Among the entries below, one stretch runs from the line that contains "camera: 130 degrees right, 10 degrees down" through the line that contains "green boat [413,252,475,286]". Repeat that stretch exactly, ends included, and only that.

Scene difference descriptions
►
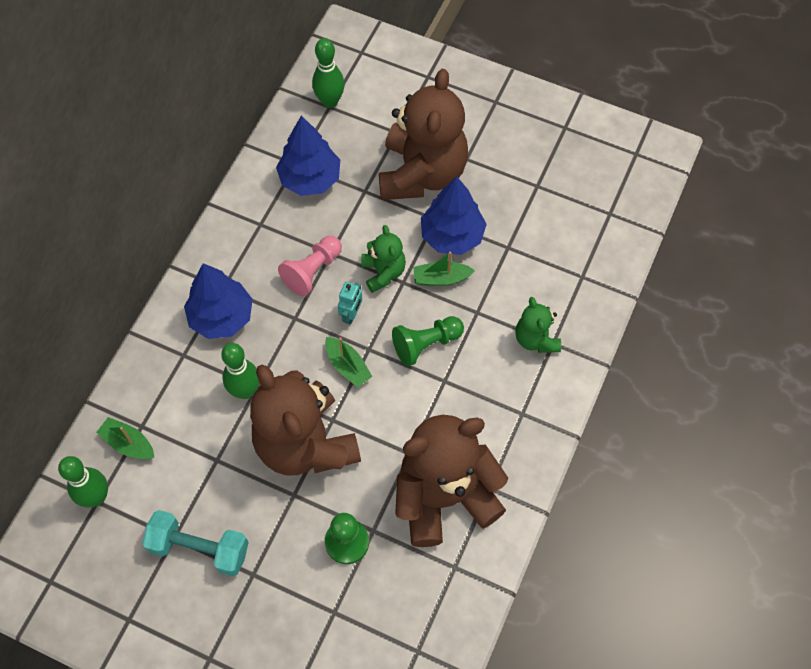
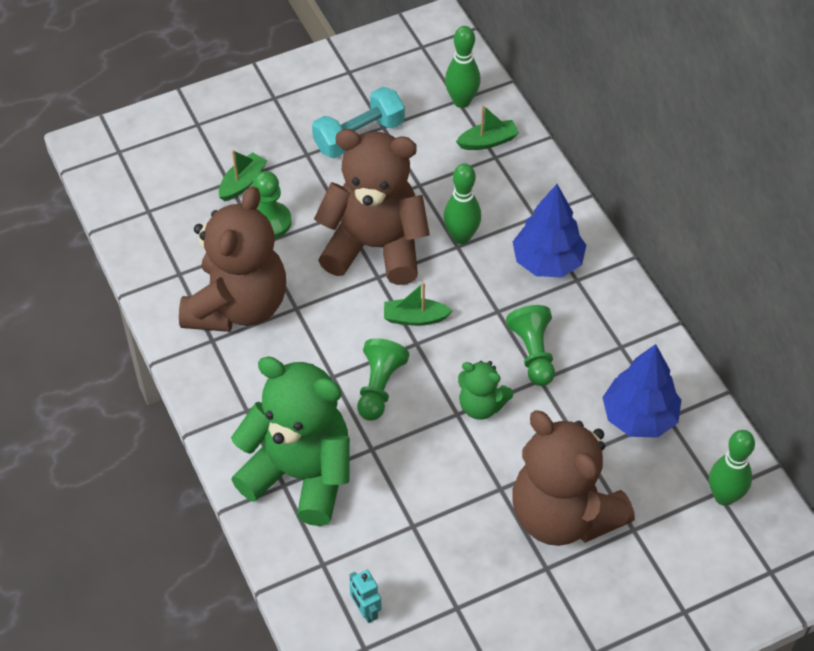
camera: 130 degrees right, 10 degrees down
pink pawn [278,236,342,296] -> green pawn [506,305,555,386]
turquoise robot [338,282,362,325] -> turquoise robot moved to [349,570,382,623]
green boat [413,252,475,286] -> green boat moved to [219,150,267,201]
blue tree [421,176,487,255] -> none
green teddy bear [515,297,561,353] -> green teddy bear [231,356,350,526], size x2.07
◄
►
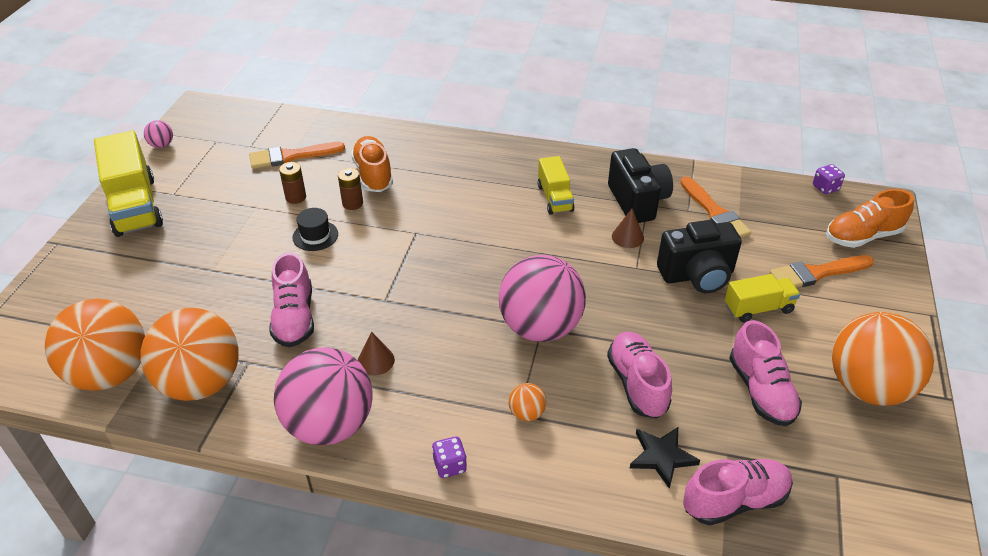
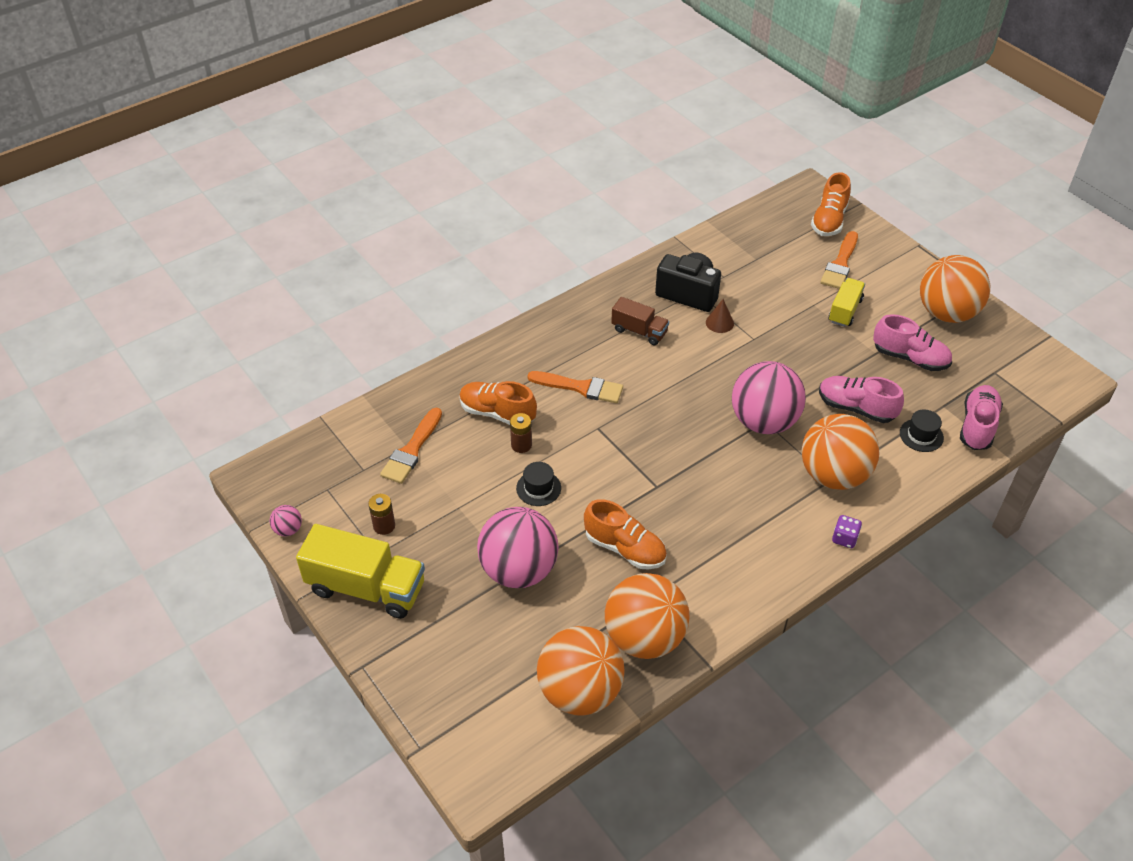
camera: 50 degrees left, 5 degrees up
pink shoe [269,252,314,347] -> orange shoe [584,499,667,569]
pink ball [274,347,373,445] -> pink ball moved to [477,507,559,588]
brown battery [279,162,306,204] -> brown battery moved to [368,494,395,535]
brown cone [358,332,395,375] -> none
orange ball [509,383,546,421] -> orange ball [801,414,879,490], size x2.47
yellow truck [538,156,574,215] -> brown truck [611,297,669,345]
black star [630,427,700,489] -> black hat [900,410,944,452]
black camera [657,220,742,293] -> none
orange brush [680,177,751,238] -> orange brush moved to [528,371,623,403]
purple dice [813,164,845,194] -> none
◄
_ANSWER AREA_
camera: 130 degrees right, 10 degrees down
pink pawn [278,236,342,296] -> green pawn [506,305,555,386]
turquoise robot [338,282,362,325] -> turquoise robot moved to [349,570,382,623]
green boat [413,252,475,286] -> green boat moved to [219,150,267,201]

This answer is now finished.